[GOAL OF THE EXERCISE]
In the entries that follow, repeat exactly the lines from the one that has "blue plate B1:C1" through the one that has "red brick E6:F6", but omit pictures.

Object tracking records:
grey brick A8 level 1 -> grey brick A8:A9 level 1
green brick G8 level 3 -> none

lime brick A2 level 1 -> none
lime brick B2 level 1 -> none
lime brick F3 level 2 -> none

==

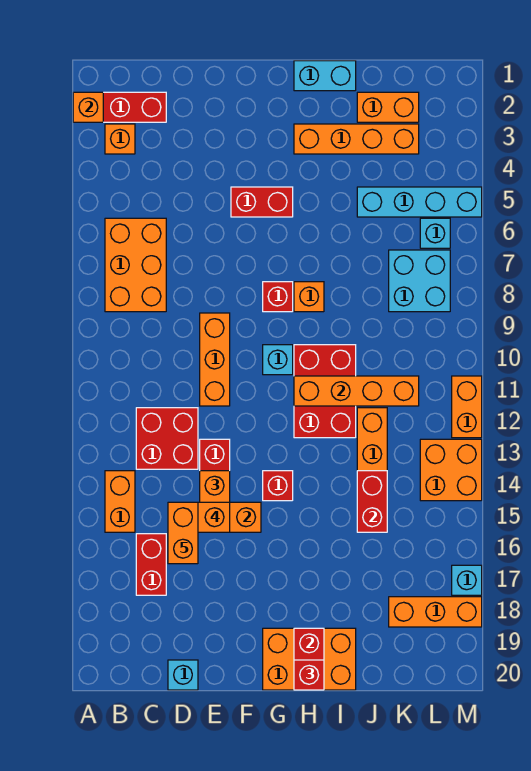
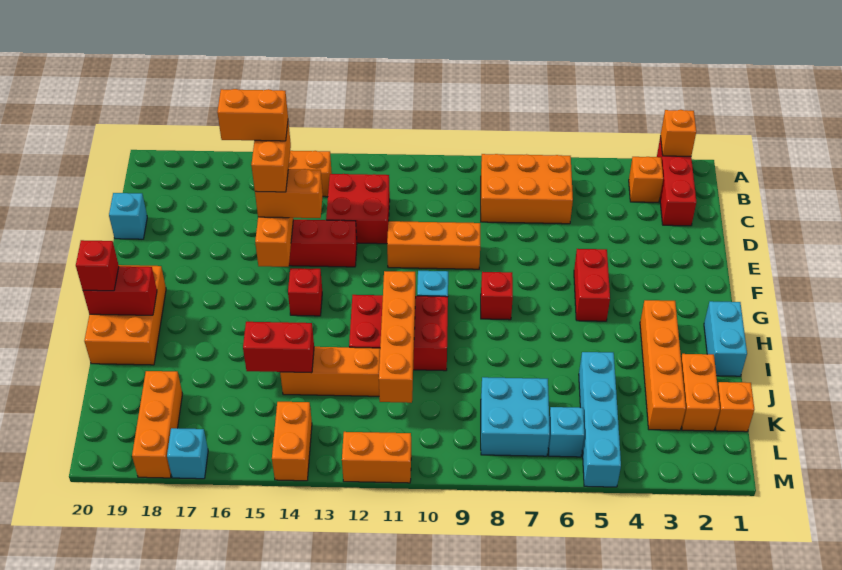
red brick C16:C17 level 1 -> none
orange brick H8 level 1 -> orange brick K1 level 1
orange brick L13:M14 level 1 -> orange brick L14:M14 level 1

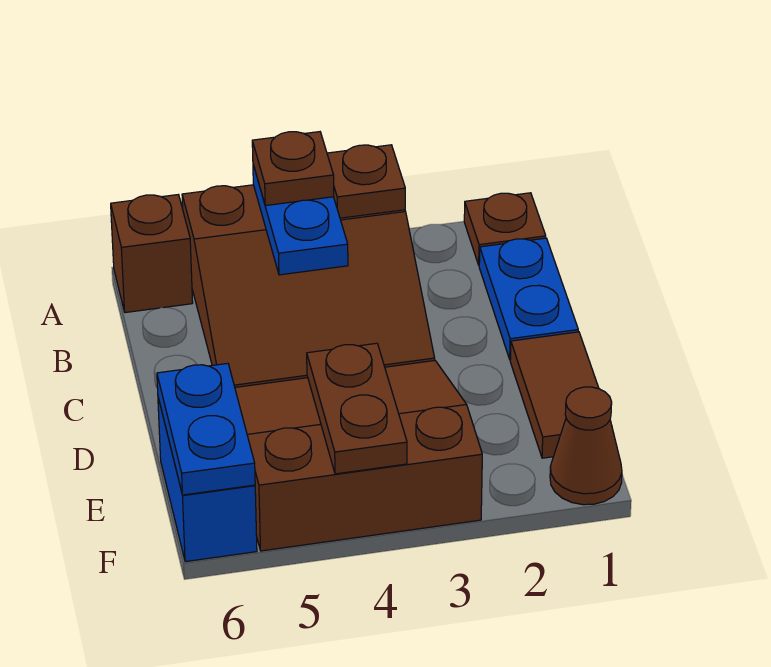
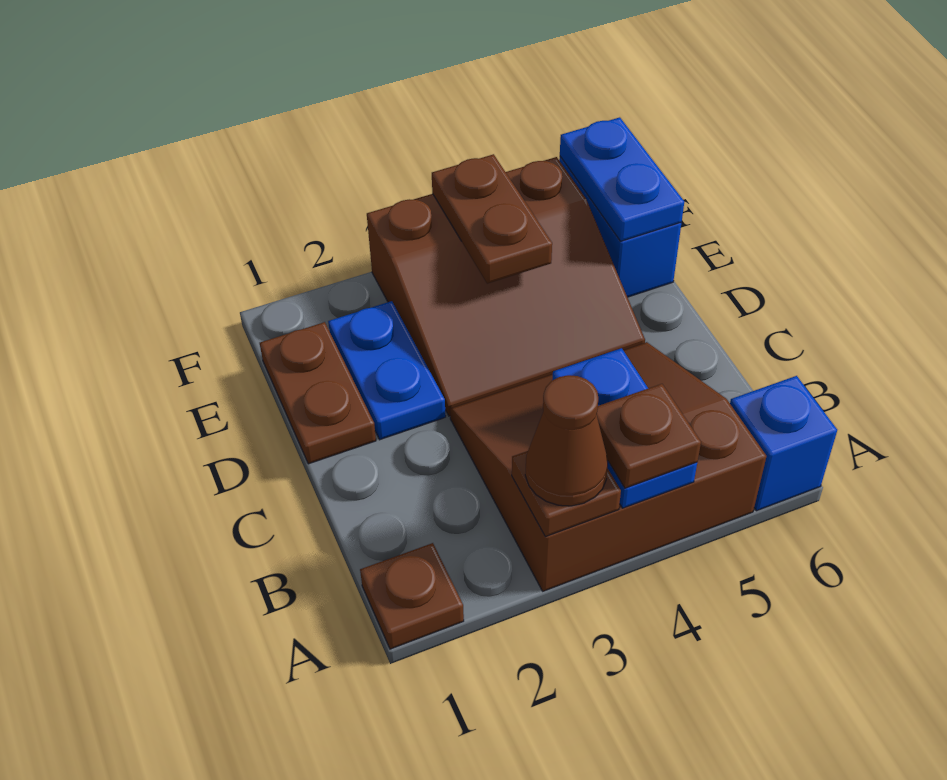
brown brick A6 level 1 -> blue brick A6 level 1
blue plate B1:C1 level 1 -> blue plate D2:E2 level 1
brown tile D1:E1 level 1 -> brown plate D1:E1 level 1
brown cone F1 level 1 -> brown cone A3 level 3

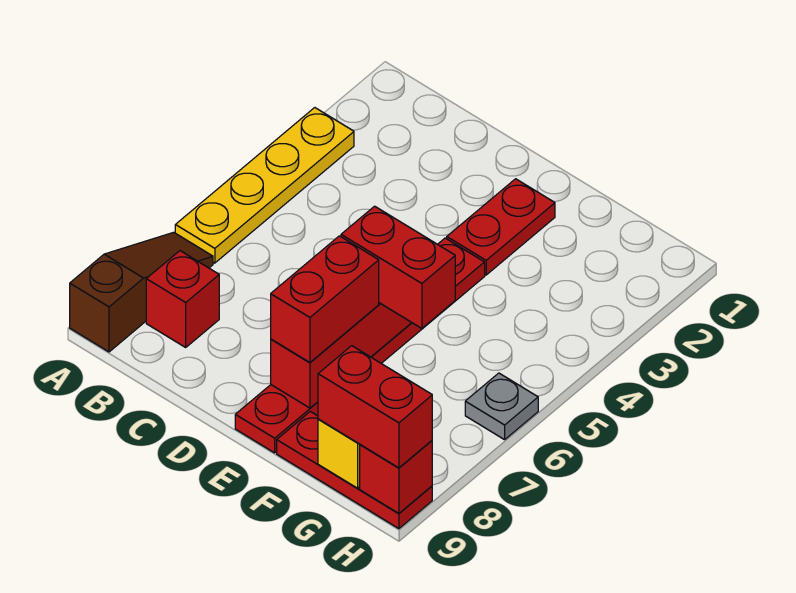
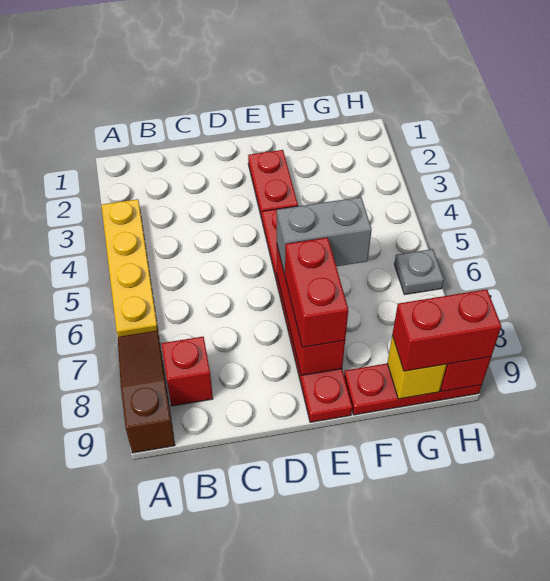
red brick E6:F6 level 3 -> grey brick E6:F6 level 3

[RESULT]
blue plate B1:C1 level 1 -> blue plate D2:E2 level 1
brown tile D1:E1 level 1 -> brown plate D1:E1 level 1
brown cone F1 level 1 -> brown cone A3 level 3

red brick E6:F6 level 3 -> grey brick E6:F6 level 3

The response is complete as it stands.